* **Goal of the exercise**: Copy each line of the entries that includes the word "AGND".
*** Given information ***
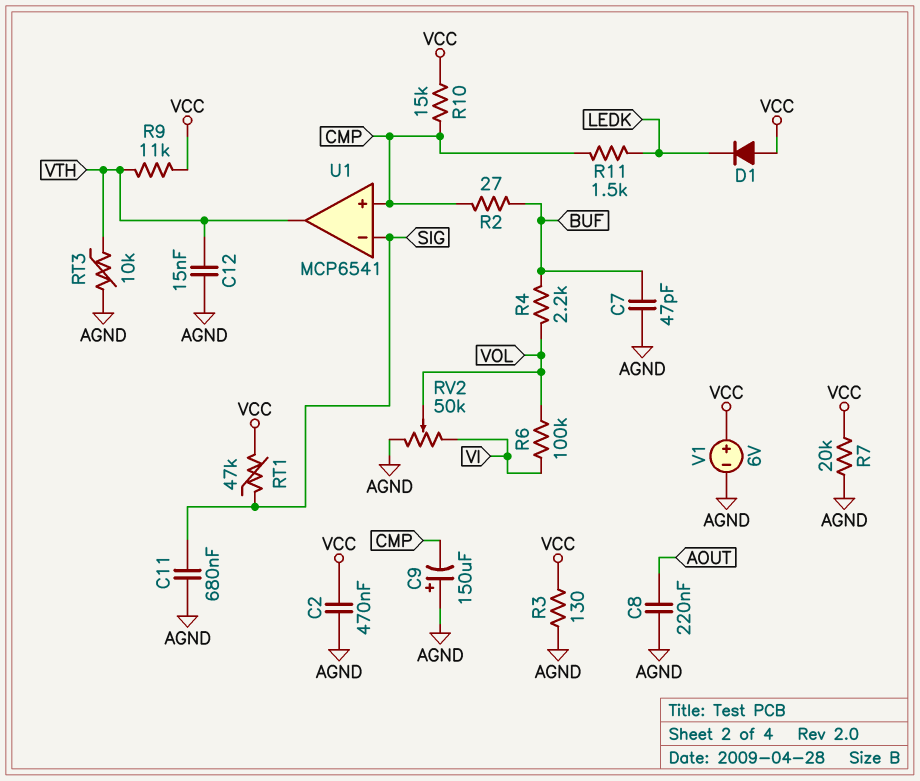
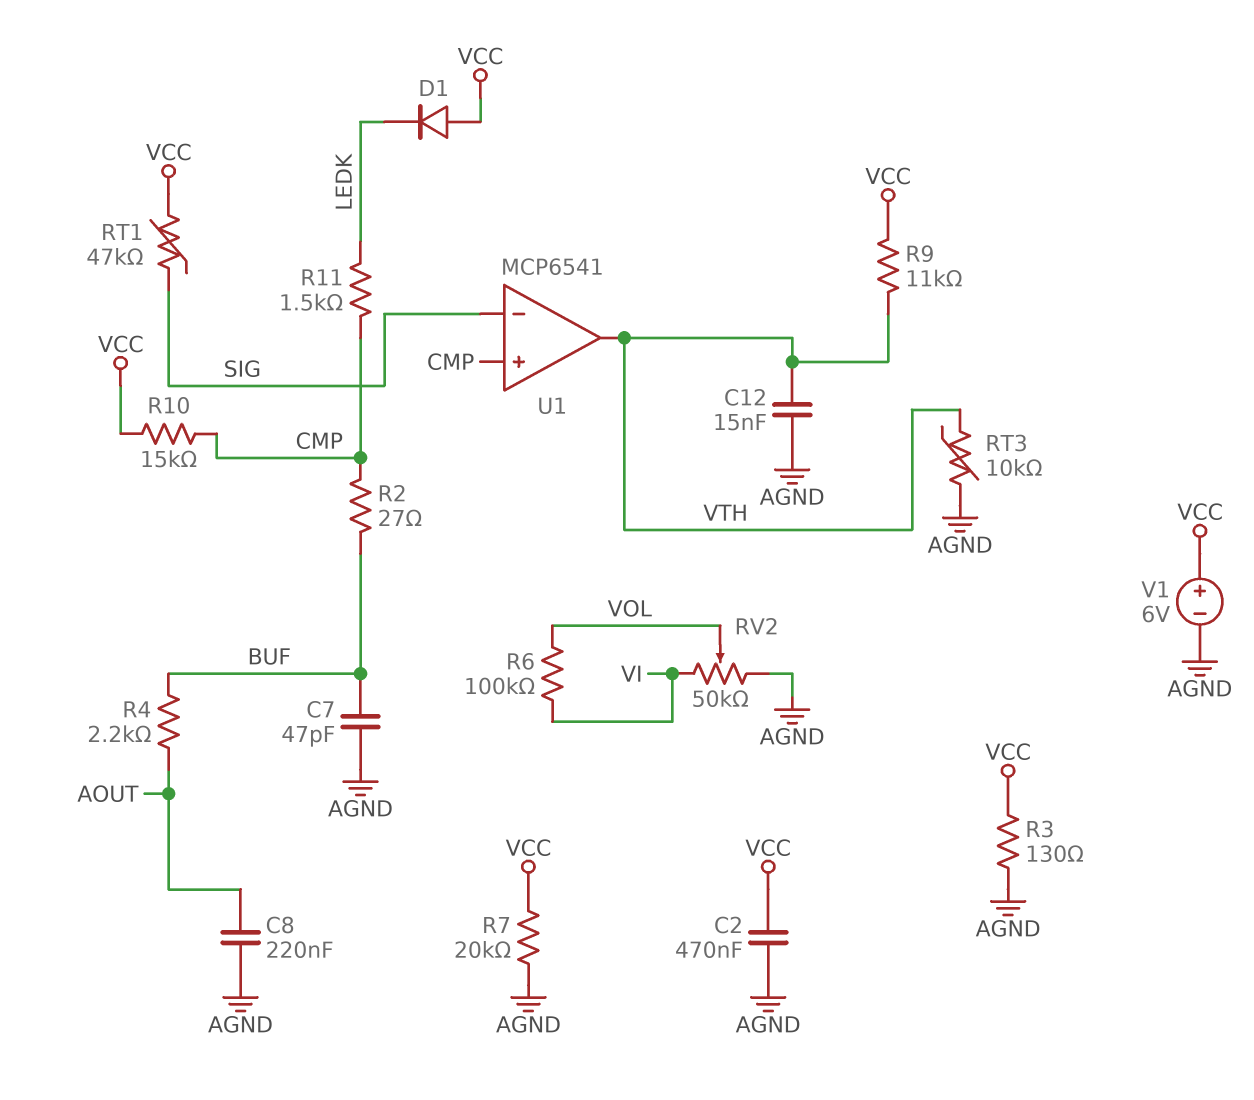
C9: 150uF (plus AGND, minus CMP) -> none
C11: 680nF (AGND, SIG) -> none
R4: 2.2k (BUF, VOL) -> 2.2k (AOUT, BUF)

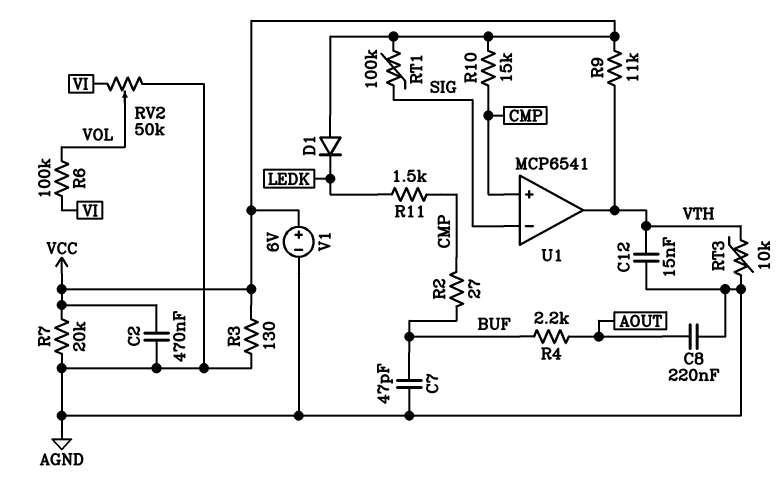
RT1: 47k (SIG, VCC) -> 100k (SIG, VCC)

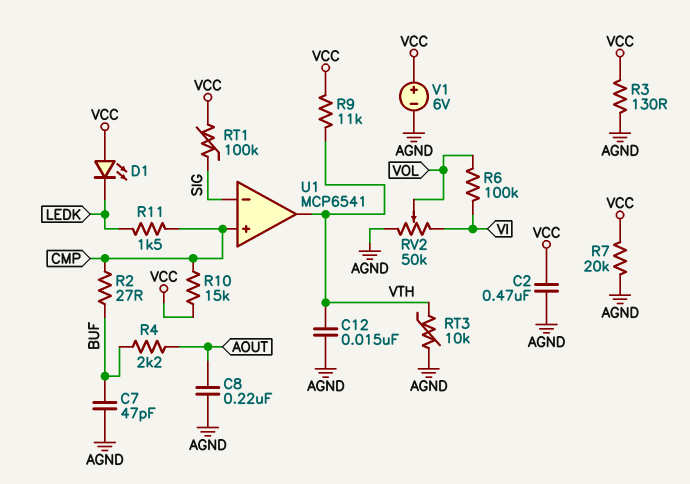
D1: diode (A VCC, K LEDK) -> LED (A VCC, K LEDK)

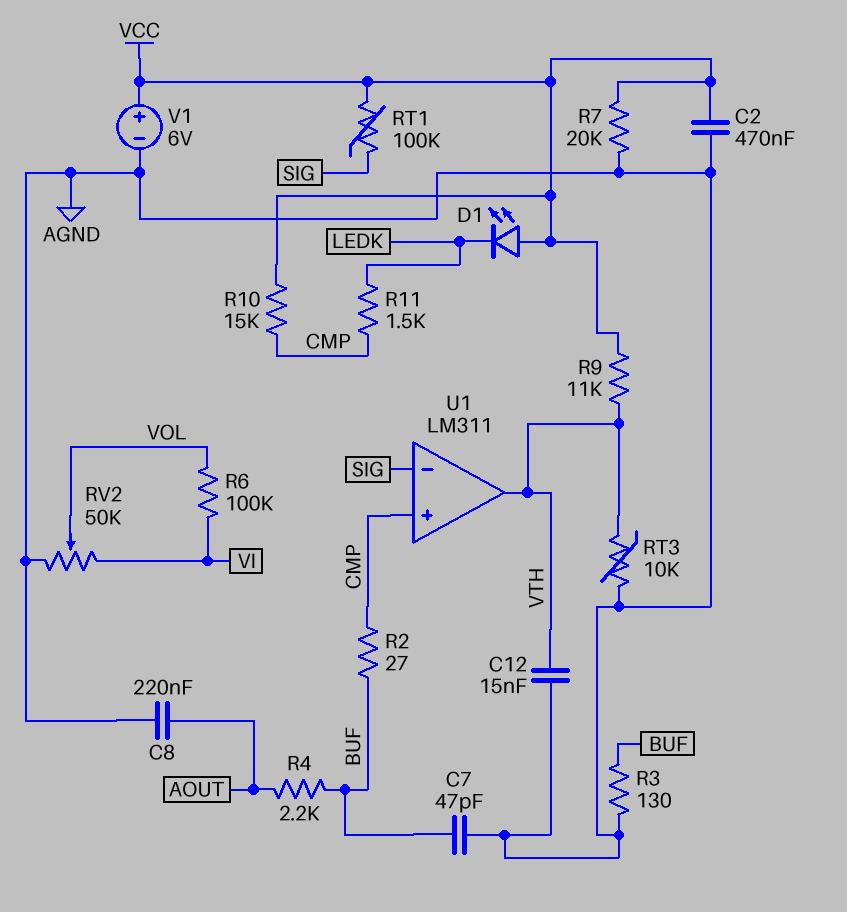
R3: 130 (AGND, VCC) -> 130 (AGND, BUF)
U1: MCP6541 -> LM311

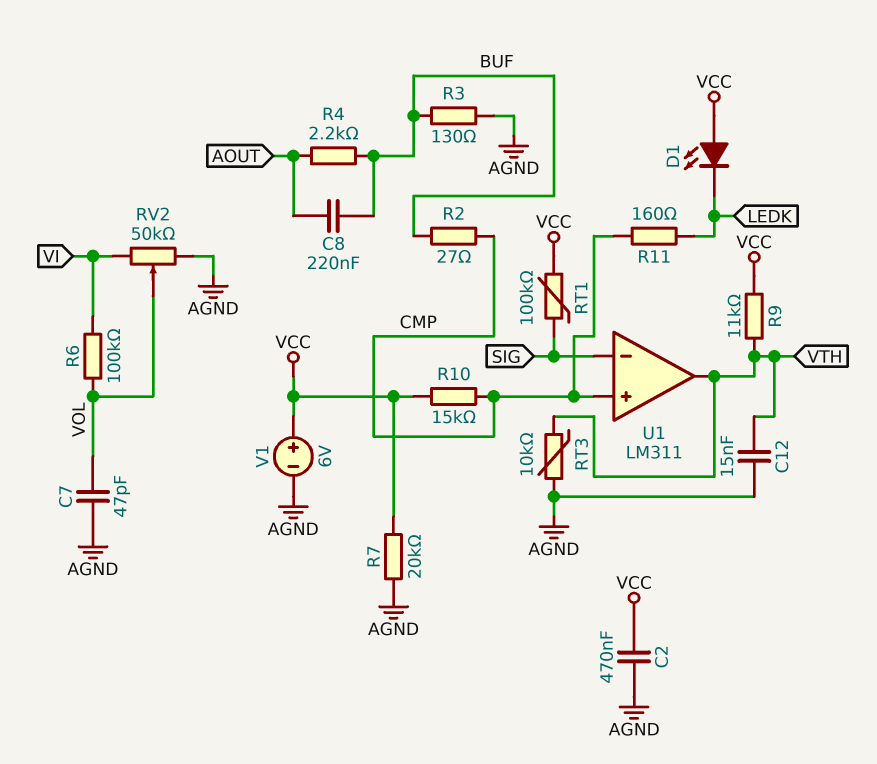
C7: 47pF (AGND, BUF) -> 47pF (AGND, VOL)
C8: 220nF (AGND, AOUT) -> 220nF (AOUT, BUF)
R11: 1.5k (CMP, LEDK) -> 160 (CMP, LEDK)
*** End of Given information ***
* **Response area**:
C9: 150uF (plus AGND, minus CMP) -> none
C11: 680nF (AGND, SIG) -> none
R3: 130 (AGND, VCC) -> 130 (AGND, BUF)
C7: 47pF (AGND, BUF) -> 47pF (AGND, VOL)
C8: 220nF (AGND, AOUT) -> 220nF (AOUT, BUF)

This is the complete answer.